WHAT IS EXPECTED
Pull out each of the lines below that contains the string "left" and copy it in full. Case counts.

EXTRACTED DATA
'''

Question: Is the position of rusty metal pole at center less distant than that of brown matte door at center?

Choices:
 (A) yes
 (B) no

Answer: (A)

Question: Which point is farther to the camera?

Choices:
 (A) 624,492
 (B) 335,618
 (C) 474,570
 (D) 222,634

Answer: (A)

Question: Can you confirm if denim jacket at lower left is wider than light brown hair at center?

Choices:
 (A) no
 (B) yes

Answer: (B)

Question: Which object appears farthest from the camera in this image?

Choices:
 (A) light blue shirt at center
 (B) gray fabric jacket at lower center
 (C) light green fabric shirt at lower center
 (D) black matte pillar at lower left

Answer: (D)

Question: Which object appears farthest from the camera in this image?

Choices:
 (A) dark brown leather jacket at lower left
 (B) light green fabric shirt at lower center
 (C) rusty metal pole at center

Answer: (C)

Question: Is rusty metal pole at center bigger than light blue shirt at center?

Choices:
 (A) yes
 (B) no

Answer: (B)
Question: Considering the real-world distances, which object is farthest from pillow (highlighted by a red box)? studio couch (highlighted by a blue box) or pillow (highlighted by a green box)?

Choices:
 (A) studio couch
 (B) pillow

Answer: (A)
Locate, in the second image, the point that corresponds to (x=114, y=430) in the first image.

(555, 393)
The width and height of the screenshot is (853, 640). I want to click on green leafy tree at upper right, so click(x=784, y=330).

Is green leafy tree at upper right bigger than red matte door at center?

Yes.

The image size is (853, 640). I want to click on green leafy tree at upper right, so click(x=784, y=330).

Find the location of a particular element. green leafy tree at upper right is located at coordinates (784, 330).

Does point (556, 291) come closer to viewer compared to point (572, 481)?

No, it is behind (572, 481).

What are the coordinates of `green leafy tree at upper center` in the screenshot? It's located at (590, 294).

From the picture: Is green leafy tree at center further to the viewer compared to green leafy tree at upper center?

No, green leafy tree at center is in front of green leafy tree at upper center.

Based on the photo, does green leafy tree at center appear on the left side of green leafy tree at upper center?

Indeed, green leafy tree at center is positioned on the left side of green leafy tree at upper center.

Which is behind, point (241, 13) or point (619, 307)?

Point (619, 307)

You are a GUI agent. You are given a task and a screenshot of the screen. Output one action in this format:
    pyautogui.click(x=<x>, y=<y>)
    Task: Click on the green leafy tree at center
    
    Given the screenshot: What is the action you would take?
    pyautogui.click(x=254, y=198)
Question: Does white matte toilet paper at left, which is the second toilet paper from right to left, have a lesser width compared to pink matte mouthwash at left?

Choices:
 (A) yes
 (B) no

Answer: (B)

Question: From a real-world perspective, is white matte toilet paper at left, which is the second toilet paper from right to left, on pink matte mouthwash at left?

'''

RESPONSE TO THIS EXERCISE
Question: Can you confirm if denim jacket at lower left is wider than light brown hair at center?
 (D) black matte pillar at lower left
 (A) dark brown leather jacket at lower left
Based on the photo, does green leafy tree at center appear on the left side of green leafy tree at upper center?
Indeed, green leafy tree at center is positioned on the left side of green leafy tree at upper center.
Question: Does white matte toilet paper at left, which is the second toilet paper from right to left, have a lesser width compared to pink matte mouthwash at left?
Question: From a real-world perspective, is white matte toilet paper at left, which is the second toilet paper from right to left, on pink matte mouthwash at left?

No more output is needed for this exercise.